--- DATA SHOWN Enclosed Below ---

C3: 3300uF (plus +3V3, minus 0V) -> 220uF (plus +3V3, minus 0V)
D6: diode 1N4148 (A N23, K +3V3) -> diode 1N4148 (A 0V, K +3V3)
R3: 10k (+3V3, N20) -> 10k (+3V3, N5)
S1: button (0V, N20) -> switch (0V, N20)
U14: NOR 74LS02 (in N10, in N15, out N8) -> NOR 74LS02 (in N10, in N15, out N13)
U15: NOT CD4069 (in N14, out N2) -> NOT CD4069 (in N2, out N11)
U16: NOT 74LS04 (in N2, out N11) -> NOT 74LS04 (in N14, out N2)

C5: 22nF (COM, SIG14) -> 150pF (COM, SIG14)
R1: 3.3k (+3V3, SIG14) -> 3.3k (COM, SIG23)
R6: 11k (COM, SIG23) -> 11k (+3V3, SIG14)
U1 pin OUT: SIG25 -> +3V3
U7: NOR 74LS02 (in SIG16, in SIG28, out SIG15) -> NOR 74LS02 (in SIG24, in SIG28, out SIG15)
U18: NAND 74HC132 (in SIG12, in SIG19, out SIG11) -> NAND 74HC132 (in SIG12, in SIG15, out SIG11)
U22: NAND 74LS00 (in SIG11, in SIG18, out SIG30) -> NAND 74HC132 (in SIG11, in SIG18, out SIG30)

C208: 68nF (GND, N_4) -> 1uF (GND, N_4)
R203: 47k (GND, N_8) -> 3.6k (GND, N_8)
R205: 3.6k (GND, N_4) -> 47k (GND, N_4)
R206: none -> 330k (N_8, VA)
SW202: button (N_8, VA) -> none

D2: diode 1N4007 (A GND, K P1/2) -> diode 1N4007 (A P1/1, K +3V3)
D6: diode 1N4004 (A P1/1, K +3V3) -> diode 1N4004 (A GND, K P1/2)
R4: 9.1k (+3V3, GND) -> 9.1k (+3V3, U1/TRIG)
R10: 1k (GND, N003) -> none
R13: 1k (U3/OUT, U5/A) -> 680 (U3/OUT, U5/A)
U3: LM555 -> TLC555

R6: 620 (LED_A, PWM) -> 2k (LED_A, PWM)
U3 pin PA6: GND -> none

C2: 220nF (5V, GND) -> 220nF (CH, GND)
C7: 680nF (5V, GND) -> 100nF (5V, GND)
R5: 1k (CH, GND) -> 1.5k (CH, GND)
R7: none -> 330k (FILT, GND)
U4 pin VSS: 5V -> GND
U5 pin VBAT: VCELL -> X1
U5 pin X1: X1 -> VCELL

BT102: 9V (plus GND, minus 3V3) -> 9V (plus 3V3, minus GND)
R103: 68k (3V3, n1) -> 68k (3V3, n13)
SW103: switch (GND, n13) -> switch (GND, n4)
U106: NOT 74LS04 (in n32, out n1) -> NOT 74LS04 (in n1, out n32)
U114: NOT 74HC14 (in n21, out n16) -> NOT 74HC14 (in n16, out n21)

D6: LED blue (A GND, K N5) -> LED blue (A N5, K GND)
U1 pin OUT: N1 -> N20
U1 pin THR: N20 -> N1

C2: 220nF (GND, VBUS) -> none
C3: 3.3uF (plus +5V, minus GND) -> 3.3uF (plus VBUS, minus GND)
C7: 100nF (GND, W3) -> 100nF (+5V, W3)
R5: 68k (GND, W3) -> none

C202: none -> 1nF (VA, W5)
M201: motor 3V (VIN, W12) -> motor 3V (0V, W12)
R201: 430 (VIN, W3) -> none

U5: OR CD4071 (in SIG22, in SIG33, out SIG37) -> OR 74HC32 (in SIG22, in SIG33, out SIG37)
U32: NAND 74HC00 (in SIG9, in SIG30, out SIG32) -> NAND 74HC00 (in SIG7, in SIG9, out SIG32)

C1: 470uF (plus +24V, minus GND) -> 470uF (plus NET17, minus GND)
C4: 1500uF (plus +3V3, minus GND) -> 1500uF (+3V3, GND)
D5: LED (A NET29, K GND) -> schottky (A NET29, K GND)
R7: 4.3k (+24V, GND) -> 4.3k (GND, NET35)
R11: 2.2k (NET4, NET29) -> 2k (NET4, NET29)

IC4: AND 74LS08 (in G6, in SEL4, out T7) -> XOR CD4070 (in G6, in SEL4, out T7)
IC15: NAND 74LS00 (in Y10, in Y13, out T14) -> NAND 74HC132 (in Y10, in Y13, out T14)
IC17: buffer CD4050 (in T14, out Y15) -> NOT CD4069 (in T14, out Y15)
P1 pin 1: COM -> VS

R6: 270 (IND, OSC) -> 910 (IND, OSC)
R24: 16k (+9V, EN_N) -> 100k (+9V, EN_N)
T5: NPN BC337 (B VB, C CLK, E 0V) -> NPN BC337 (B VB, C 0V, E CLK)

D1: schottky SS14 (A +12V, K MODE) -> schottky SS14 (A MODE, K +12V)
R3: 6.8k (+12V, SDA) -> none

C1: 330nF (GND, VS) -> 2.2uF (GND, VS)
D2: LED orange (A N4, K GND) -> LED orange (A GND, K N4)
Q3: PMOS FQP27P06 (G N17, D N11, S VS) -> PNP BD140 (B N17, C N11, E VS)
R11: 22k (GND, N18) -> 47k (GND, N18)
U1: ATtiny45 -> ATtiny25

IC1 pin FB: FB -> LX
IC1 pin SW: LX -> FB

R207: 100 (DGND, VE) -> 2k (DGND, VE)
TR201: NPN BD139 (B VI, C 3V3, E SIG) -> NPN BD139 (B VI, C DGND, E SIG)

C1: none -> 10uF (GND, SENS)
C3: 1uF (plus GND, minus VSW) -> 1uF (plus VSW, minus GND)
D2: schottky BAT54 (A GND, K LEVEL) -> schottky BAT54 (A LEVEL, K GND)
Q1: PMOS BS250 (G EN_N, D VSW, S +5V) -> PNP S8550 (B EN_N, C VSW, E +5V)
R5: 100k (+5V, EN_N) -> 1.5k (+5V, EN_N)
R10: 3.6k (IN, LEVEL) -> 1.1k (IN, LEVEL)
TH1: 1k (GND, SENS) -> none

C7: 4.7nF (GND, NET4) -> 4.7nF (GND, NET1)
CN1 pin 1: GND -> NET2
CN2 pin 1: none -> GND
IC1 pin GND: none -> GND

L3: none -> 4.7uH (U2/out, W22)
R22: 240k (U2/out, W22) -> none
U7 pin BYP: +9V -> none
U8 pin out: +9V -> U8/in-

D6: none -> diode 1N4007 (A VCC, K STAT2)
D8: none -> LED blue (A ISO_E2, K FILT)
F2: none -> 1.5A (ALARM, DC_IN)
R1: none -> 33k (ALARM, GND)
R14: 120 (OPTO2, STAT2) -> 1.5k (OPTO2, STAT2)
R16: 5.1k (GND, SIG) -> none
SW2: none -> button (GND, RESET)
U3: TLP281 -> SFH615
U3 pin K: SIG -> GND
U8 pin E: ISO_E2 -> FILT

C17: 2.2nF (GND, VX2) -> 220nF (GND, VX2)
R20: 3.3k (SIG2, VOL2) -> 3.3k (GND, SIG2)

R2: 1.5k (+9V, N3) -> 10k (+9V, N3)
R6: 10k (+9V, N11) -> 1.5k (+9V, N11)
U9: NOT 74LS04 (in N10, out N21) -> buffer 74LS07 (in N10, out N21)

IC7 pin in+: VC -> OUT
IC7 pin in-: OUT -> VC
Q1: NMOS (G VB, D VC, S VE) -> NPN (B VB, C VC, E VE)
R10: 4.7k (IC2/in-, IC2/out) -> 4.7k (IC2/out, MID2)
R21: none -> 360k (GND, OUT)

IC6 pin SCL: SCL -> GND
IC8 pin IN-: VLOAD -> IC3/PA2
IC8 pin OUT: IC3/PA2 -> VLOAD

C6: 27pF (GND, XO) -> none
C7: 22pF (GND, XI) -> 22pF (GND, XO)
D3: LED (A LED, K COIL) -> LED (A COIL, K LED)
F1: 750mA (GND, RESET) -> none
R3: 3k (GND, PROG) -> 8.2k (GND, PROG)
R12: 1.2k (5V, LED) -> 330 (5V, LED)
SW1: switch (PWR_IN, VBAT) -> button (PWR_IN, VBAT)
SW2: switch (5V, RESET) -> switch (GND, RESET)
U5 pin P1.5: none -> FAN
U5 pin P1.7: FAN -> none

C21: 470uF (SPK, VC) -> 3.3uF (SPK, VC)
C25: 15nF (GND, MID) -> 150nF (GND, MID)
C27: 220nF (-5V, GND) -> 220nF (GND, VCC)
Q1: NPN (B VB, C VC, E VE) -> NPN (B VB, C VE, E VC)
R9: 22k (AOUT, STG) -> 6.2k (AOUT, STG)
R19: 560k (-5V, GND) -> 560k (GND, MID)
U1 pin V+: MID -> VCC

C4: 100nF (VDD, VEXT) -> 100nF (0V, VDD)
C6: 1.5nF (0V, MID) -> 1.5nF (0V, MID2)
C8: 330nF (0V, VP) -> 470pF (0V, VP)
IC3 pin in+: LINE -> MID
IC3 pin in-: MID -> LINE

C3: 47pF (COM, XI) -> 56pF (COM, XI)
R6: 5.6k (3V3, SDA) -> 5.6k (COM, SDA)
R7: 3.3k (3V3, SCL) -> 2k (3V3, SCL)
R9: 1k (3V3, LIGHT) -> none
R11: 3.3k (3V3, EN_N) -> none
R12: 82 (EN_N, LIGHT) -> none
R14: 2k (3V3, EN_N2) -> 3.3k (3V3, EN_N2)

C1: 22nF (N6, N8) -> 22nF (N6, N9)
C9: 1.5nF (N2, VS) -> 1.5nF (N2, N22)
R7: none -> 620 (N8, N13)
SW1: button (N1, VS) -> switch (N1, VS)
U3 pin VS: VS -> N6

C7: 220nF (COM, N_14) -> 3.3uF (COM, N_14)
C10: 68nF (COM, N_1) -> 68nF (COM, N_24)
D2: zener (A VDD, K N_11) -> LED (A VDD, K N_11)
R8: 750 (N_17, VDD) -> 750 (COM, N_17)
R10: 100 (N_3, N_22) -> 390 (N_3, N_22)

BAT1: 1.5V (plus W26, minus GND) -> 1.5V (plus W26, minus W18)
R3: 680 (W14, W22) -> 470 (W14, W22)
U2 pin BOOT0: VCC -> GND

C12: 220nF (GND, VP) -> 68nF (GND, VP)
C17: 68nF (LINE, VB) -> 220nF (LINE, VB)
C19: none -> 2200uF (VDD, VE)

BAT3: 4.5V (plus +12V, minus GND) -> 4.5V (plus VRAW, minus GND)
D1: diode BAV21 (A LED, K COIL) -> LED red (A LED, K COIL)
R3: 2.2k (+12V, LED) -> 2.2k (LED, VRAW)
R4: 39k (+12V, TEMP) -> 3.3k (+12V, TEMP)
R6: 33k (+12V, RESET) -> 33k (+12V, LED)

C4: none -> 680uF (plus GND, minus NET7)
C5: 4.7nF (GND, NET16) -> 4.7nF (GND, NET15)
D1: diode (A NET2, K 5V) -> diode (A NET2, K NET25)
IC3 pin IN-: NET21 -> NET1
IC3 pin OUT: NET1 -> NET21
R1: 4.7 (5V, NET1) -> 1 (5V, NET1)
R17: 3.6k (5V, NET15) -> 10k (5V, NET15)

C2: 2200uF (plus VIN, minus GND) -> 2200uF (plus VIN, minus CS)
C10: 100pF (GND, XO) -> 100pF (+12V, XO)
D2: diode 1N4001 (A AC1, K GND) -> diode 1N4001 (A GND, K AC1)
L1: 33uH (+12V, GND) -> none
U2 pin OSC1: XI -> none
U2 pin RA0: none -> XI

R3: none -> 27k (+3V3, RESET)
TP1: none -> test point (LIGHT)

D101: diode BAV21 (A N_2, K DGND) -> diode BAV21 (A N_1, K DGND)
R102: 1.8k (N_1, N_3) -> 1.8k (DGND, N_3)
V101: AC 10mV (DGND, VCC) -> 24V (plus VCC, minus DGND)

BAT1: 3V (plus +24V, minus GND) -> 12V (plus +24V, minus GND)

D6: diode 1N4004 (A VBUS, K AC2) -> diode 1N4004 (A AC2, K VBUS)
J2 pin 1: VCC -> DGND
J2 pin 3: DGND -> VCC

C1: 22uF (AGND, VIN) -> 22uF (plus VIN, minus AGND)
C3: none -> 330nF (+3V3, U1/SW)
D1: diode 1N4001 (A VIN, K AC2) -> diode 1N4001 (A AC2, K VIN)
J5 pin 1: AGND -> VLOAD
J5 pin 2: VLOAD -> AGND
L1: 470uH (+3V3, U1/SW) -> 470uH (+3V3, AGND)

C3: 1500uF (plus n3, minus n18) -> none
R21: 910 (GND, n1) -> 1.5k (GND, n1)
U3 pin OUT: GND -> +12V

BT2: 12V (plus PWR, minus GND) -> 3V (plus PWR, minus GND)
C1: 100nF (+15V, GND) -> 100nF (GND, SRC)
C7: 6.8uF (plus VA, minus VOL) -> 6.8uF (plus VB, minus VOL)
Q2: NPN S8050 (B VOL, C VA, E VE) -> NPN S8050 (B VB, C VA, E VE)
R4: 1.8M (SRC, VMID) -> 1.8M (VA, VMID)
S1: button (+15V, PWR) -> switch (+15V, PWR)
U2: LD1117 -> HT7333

--- End of Enclosed DATA SHOWN ---

DESCRIPTION OF THE TASK >>
Copy out, exactly and alone, the lines of the entries above between the ones holding "C2: 220nF (GND, VBUS) -> none" and "D2: schottky BAT54", inclusive.

OUTPUT FOR THIS TASK >>
C2: 220nF (GND, VBUS) -> none
C3: 3.3uF (plus +5V, minus GND) -> 3.3uF (plus VBUS, minus GND)
C7: 100nF (GND, W3) -> 100nF (+5V, W3)
R5: 68k (GND, W3) -> none

C202: none -> 1nF (VA, W5)
M201: motor 3V (VIN, W12) -> motor 3V (0V, W12)
R201: 430 (VIN, W3) -> none

U5: OR CD4071 (in SIG22, in SIG33, out SIG37) -> OR 74HC32 (in SIG22, in SIG33, out SIG37)
U32: NAND 74HC00 (in SIG9, in SIG30, out SIG32) -> NAND 74HC00 (in SIG7, in SIG9, out SIG32)

C1: 470uF (plus +24V, minus GND) -> 470uF (plus NET17, minus GND)
C4: 1500uF (plus +3V3, minus GND) -> 1500uF (+3V3, GND)
D5: LED (A NET29, K GND) -> schottky (A NET29, K GND)
R7: 4.3k (+24V, GND) -> 4.3k (GND, NET35)
R11: 2.2k (NET4, NET29) -> 2k (NET4, NET29)

IC4: AND 74LS08 (in G6, in SEL4, out T7) -> XOR CD4070 (in G6, in SEL4, out T7)
IC15: NAND 74LS00 (in Y10, in Y13, out T14) -> NAND 74HC132 (in Y10, in Y13, out T14)
IC17: buffer CD4050 (in T14, out Y15) -> NOT CD4069 (in T14, out Y15)
P1 pin 1: COM -> VS

R6: 270 (IND, OSC) -> 910 (IND, OSC)
R24: 16k (+9V, EN_N) -> 100k (+9V, EN_N)
T5: NPN BC337 (B VB, C CLK, E 0V) -> NPN BC337 (B VB, C 0V, E CLK)

D1: schottky SS14 (A +12V, K MODE) -> schottky SS14 (A MODE, K +12V)
R3: 6.8k (+12V, SDA) -> none

C1: 330nF (GND, VS) -> 2.2uF (GND, VS)
D2: LED orange (A N4, K GND) -> LED orange (A GND, K N4)
Q3: PMOS FQP27P06 (G N17, D N11, S VS) -> PNP BD140 (B N17, C N11, E VS)
R11: 22k (GND, N18) -> 47k (GND, N18)
U1: ATtiny45 -> ATtiny25

IC1 pin FB: FB -> LX
IC1 pin SW: LX -> FB

R207: 100 (DGND, VE) -> 2k (DGND, VE)
TR201: NPN BD139 (B VI, C 3V3, E SIG) -> NPN BD139 (B VI, C DGND, E SIG)

C1: none -> 10uF (GND, SENS)
C3: 1uF (plus GND, minus VSW) -> 1uF (plus VSW, minus GND)
D2: schottky BAT54 (A GND, K LEVEL) -> schottky BAT54 (A LEVEL, K GND)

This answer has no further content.